SUPPLIED RECORDS »
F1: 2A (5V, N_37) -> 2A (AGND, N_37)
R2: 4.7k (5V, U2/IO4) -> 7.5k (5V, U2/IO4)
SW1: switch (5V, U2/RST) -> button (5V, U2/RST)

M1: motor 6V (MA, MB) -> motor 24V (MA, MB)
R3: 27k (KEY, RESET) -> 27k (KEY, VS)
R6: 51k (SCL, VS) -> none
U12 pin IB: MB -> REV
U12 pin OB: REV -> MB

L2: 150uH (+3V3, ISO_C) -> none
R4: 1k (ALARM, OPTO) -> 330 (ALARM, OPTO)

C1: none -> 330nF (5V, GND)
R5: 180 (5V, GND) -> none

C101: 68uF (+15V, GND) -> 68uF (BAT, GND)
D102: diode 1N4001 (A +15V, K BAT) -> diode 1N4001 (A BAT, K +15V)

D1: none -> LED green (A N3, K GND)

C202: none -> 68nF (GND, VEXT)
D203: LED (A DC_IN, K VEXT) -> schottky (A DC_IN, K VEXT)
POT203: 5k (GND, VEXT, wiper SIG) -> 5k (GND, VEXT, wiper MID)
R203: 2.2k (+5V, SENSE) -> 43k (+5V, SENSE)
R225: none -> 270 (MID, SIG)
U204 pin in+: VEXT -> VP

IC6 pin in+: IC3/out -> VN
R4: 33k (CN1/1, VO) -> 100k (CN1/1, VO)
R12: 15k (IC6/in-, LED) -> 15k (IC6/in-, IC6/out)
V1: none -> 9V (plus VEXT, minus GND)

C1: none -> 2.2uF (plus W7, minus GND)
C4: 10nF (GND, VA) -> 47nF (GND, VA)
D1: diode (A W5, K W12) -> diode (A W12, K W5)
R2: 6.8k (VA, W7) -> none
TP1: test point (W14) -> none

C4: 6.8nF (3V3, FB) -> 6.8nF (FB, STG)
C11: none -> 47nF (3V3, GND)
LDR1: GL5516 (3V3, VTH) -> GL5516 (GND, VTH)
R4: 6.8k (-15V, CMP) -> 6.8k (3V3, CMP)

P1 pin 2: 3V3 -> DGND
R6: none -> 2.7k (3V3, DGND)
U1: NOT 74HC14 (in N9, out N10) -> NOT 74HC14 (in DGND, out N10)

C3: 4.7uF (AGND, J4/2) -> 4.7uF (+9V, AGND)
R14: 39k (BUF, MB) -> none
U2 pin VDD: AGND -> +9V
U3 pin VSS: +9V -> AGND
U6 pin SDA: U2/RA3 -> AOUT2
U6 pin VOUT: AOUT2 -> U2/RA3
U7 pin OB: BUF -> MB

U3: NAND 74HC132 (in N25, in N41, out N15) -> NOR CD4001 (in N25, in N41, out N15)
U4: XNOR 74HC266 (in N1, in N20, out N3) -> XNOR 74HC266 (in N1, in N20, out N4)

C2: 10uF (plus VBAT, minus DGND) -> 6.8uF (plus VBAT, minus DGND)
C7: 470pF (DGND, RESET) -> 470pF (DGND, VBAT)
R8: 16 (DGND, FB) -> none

TASK » Go to the line with "U1: NOT 74HC14" in the entries above and repeat every line from there through the line with "U3: NAND 74HC132", exactly and with no other text.

TASK OUTPUT »
U1: NOT 74HC14 (in N9, out N10) -> NOT 74HC14 (in DGND, out N10)

C3: 4.7uF (AGND, J4/2) -> 4.7uF (+9V, AGND)
R14: 39k (BUF, MB) -> none
U2 pin VDD: AGND -> +9V
U3 pin VSS: +9V -> AGND
U6 pin SDA: U2/RA3 -> AOUT2
U6 pin VOUT: AOUT2 -> U2/RA3
U7 pin OB: BUF -> MB

U3: NAND 74HC132 (in N25, in N41, out N15) -> NOR CD4001 (in N25, in N41, out N15)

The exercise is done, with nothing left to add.